■ The task: Copy out, from the entries below, each line holding the string "tape".

____

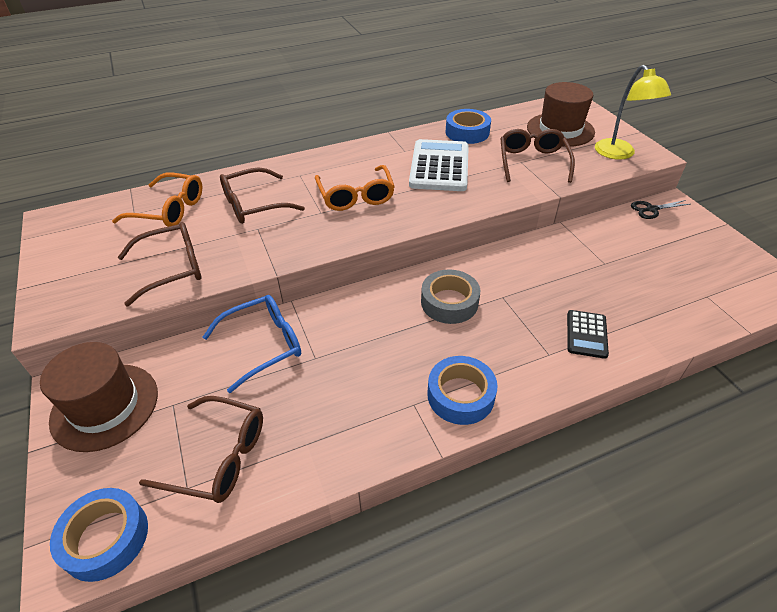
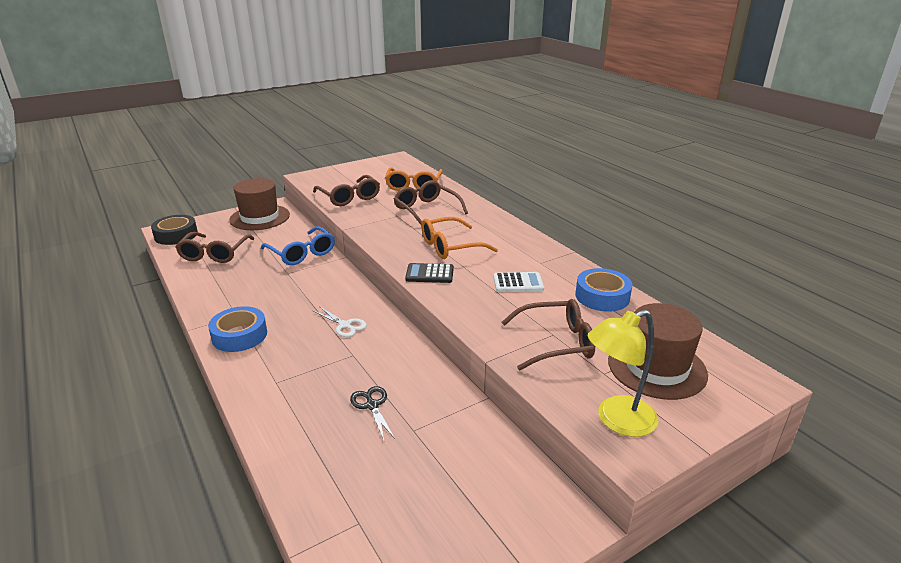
camera: 80 degrees right, 15 degrees down
(105, 538) = (176, 235): blue tape -> black tape
(439, 166) = (518, 283): white calculator -> white calculator, size x0.53
(449, 302) = (345, 325): grey tape -> white scissors
(586, 334) = (299, 407): black calculator -> black calculator (429, 274)
(651, 209) = (546, 490): black scissors -> black scissors (372, 405)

____

■ Exercise response:
(105, 538) = (176, 235): blue tape -> black tape
(449, 302) = (345, 325): grey tape -> white scissors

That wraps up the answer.